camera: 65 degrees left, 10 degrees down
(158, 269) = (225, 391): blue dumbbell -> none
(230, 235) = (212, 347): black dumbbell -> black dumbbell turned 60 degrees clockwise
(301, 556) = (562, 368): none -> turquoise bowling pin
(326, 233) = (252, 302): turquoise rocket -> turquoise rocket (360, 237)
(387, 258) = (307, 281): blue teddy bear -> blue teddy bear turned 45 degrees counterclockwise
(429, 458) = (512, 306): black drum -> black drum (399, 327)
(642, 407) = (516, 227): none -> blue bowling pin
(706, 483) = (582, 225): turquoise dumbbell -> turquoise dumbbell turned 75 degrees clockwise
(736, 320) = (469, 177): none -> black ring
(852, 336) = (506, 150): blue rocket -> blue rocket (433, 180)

================

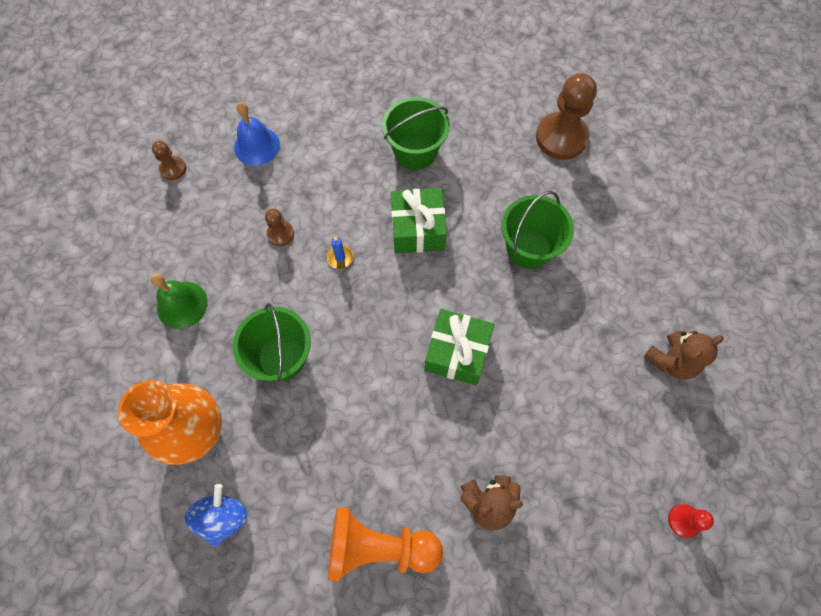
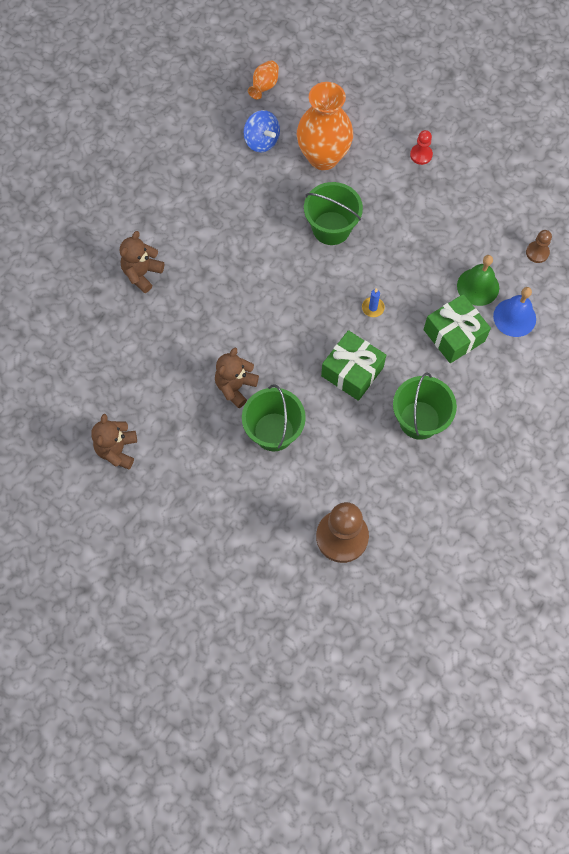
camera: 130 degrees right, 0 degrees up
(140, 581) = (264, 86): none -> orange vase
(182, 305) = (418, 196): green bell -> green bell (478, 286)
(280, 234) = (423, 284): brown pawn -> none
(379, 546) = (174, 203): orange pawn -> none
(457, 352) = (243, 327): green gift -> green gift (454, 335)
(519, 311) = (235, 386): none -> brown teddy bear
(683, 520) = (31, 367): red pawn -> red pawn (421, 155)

================

Required action> Copy range, inclusive: the line holding "camera: 130 degrees right, 0 degrees up" to the line holding "(683, 520) = (31, 367): red". Reproduce exactly those lines of the records above and no others.

Answer space>
camera: 130 degrees right, 0 degrees up
(140, 581) = (264, 86): none -> orange vase
(182, 305) = (418, 196): green bell -> green bell (478, 286)
(280, 234) = (423, 284): brown pawn -> none
(379, 546) = (174, 203): orange pawn -> none
(457, 352) = (243, 327): green gift -> green gift (454, 335)
(519, 311) = (235, 386): none -> brown teddy bear
(683, 520) = (31, 367): red pawn -> red pawn (421, 155)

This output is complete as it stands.